↓
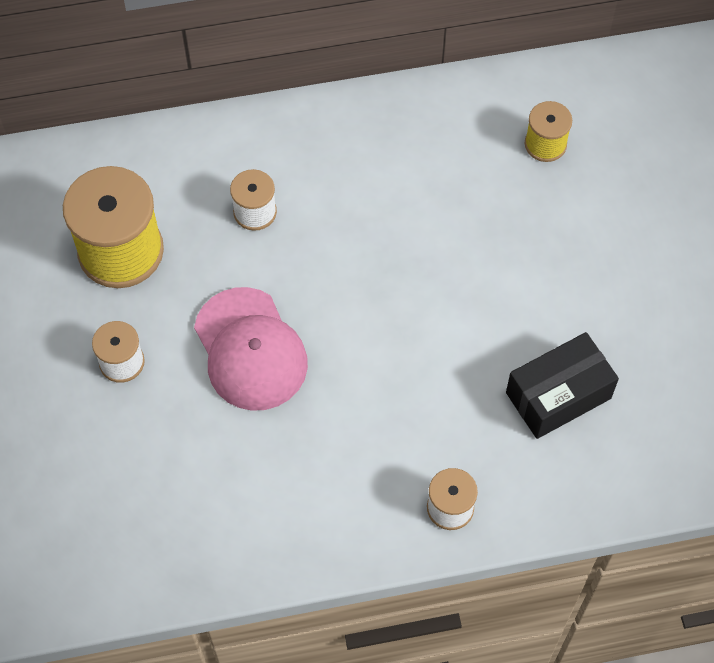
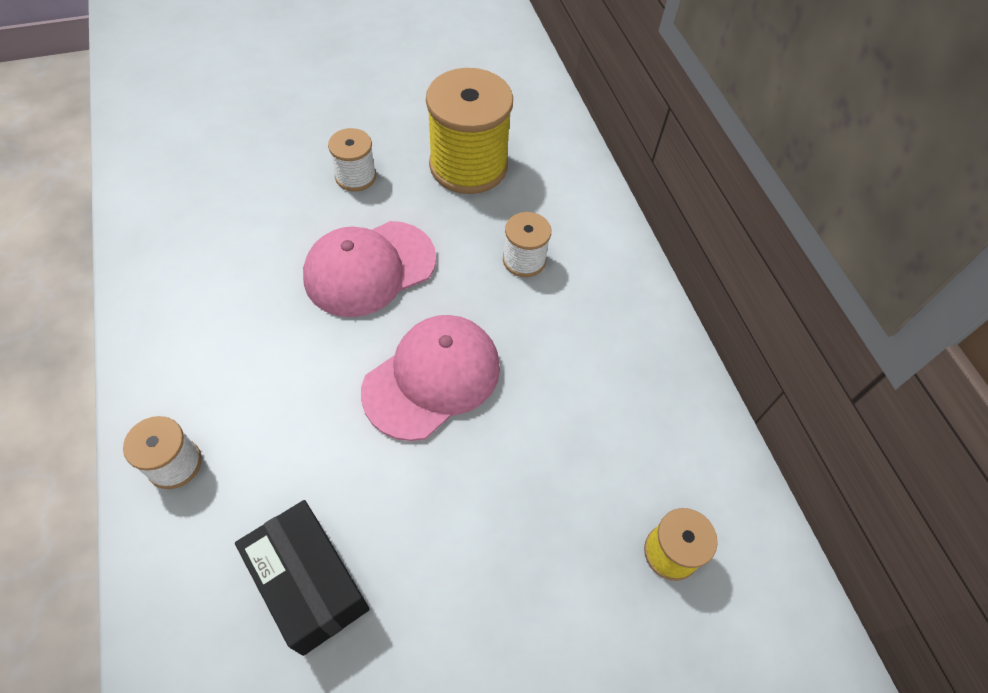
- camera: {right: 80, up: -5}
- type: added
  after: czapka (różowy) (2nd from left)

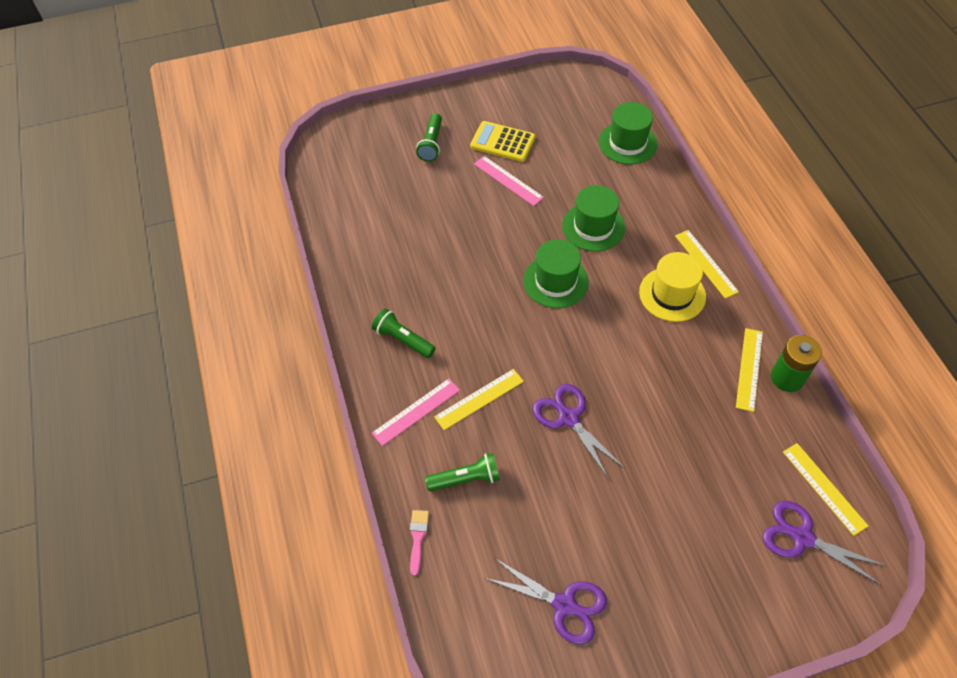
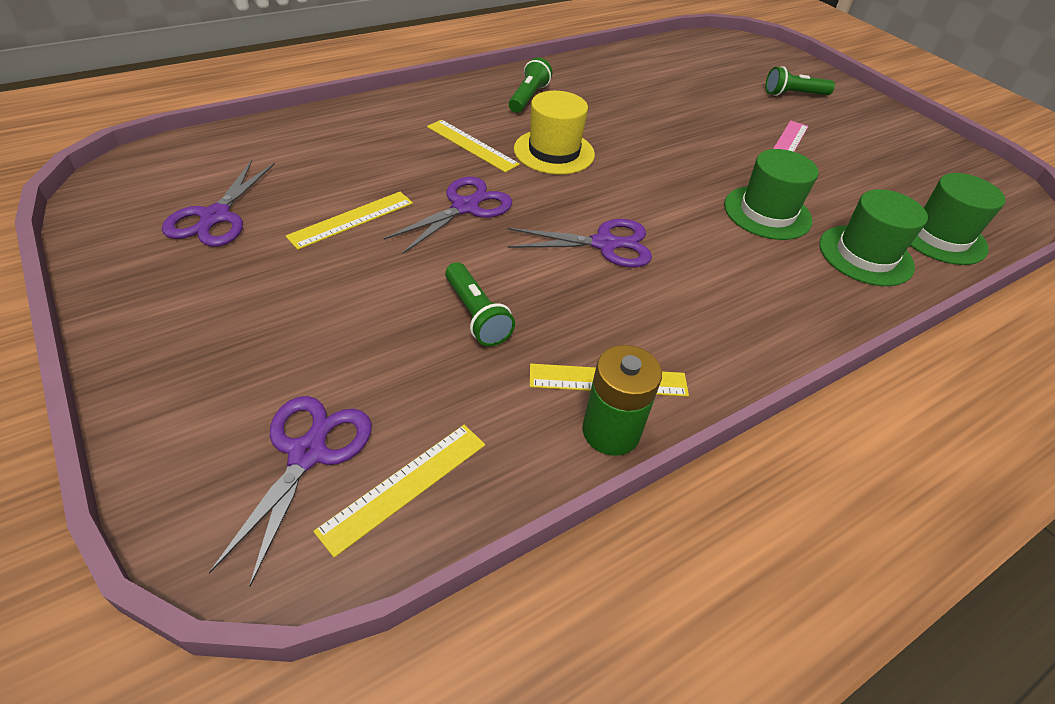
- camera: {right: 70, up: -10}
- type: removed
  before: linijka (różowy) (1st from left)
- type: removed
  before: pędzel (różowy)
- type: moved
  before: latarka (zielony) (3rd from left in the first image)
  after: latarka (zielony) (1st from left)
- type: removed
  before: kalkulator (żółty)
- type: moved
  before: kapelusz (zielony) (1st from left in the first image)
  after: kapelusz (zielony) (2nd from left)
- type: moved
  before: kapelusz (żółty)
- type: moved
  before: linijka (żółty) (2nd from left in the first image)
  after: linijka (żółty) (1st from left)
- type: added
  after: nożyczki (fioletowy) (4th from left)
↑
— PROBLEM DESCRIPTION —
Pictures are to be left out. Everything else in the records above gets repeated exactly.

— RESPONSE TO THIS EXERCISE —
- camera: {right: 80, up: -5}
- type: added
  after: czapka (różowy) (2nd from left)

- camera: {right: 70, up: -10}
- type: removed
  before: linijka (różowy) (1st from left)
- type: removed
  before: pędzel (różowy)
- type: moved
  before: latarka (zielony) (3rd from left in the first image)
  after: latarka (zielony) (1st from left)
- type: removed
  before: kalkulator (żółty)
- type: moved
  before: kapelusz (zielony) (1st from left in the first image)
  after: kapelusz (zielony) (2nd from left)
- type: moved
  before: kapelusz (żółty)
- type: moved
  before: linijka (żółty) (2nd from left in the first image)
  after: linijka (żółty) (1st from left)
- type: added
  after: nożyczki (fioletowy) (4th from left)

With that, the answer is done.